### WHAT IS NEEDED
Every entry must be echoed exactly.

(Object change descriptions)
◇ ◇ ◇ ◇ ◇ ◇ ◇
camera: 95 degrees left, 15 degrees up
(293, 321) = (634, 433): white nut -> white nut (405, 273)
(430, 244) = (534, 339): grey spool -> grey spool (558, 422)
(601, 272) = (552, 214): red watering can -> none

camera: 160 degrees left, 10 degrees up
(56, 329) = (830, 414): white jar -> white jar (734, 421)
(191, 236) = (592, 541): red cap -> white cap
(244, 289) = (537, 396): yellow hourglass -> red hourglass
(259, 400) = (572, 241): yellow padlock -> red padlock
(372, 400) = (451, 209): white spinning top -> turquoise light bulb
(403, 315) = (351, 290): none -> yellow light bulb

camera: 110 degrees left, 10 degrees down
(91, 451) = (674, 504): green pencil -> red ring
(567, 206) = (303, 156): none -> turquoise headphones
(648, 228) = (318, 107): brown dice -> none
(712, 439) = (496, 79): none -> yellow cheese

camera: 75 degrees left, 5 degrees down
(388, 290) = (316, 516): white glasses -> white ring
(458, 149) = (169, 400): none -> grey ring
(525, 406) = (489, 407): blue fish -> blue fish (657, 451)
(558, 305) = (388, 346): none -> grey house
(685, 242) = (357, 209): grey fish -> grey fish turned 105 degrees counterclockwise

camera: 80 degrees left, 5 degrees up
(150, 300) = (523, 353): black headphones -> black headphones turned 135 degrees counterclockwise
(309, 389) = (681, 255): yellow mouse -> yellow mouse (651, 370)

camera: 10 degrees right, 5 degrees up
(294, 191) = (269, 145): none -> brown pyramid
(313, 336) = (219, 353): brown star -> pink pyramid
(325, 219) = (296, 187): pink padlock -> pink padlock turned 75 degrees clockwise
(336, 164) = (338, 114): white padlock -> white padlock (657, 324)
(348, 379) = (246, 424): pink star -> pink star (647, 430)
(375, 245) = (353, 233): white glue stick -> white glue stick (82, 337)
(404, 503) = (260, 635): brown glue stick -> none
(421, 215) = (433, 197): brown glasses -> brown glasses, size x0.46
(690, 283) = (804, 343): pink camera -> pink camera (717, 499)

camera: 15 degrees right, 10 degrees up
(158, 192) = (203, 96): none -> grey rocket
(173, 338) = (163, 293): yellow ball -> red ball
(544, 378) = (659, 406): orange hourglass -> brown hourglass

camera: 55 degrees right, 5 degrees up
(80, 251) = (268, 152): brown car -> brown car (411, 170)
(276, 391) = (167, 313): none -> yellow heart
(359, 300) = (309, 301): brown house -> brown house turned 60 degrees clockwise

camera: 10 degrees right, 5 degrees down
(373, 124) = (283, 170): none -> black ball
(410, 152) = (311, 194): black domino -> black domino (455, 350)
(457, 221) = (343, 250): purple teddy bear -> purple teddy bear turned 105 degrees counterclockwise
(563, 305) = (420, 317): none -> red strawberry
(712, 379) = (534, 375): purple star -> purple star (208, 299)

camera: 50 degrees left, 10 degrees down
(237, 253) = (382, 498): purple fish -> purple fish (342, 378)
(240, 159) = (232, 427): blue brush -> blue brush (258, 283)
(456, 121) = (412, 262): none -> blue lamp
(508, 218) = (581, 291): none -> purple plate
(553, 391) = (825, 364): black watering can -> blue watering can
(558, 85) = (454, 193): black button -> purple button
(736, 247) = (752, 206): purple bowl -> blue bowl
◇ ◇ ◇ ◇ ◇ ◇ ◇
### ANSWER FOR THIS EXERCISE
camera: 95 degrees left, 15 degrees up
(293, 321) = (634, 433): white nut -> white nut (405, 273)
(430, 244) = (534, 339): grey spool -> grey spool (558, 422)
(601, 272) = (552, 214): red watering can -> none

camera: 160 degrees left, 10 degrees up
(56, 329) = (830, 414): white jar -> white jar (734, 421)
(191, 236) = (592, 541): red cap -> white cap
(244, 289) = (537, 396): yellow hourglass -> red hourglass
(259, 400) = (572, 241): yellow padlock -> red padlock
(372, 400) = (451, 209): white spinning top -> turquoise light bulb
(403, 315) = (351, 290): none -> yellow light bulb

camera: 110 degrees left, 10 degrees down
(91, 451) = (674, 504): green pencil -> red ring
(567, 206) = (303, 156): none -> turquoise headphones
(648, 228) = (318, 107): brown dice -> none
(712, 439) = (496, 79): none -> yellow cheese

camera: 75 degrees left, 5 degrees down
(388, 290) = (316, 516): white glasses -> white ring
(458, 149) = (169, 400): none -> grey ring
(525, 406) = (489, 407): blue fish -> blue fish (657, 451)
(558, 305) = (388, 346): none -> grey house
(685, 242) = (357, 209): grey fish -> grey fish turned 105 degrees counterclockwise

camera: 80 degrees left, 5 degrees up
(150, 300) = (523, 353): black headphones -> black headphones turned 135 degrees counterclockwise
(309, 389) = (681, 255): yellow mouse -> yellow mouse (651, 370)

camera: 10 degrees right, 5 degrees up
(294, 191) = (269, 145): none -> brown pyramid
(313, 336) = (219, 353): brown star -> pink pyramid
(325, 219) = (296, 187): pink padlock -> pink padlock turned 75 degrees clockwise
(336, 164) = (338, 114): white padlock -> white padlock (657, 324)
(348, 379) = (246, 424): pink star -> pink star (647, 430)
(375, 245) = (353, 233): white glue stick -> white glue stick (82, 337)
(404, 503) = (260, 635): brown glue stick -> none
(421, 215) = (433, 197): brown glasses -> brown glasses, size x0.46
(690, 283) = (804, 343): pink camera -> pink camera (717, 499)

camera: 15 degrees right, 10 degrees up
(158, 192) = (203, 96): none -> grey rocket
(173, 338) = (163, 293): yellow ball -> red ball
(544, 378) = (659, 406): orange hourglass -> brown hourglass

camera: 55 degrees right, 5 degrees up
(80, 251) = (268, 152): brown car -> brown car (411, 170)
(276, 391) = (167, 313): none -> yellow heart
(359, 300) = (309, 301): brown house -> brown house turned 60 degrees clockwise

camera: 10 degrees right, 5 degrees down
(373, 124) = (283, 170): none -> black ball
(410, 152) = (311, 194): black domino -> black domino (455, 350)
(457, 221) = (343, 250): purple teddy bear -> purple teddy bear turned 105 degrees counterclockwise
(563, 305) = (420, 317): none -> red strawberry
(712, 379) = (534, 375): purple star -> purple star (208, 299)

camera: 50 degrees left, 10 degrees down
(237, 253) = (382, 498): purple fish -> purple fish (342, 378)
(240, 159) = (232, 427): blue brush -> blue brush (258, 283)
(456, 121) = (412, 262): none -> blue lamp
(508, 218) = (581, 291): none -> purple plate
(553, 391) = (825, 364): black watering can -> blue watering can
(558, 85) = (454, 193): black button -> purple button
(736, 247) = (752, 206): purple bowl -> blue bowl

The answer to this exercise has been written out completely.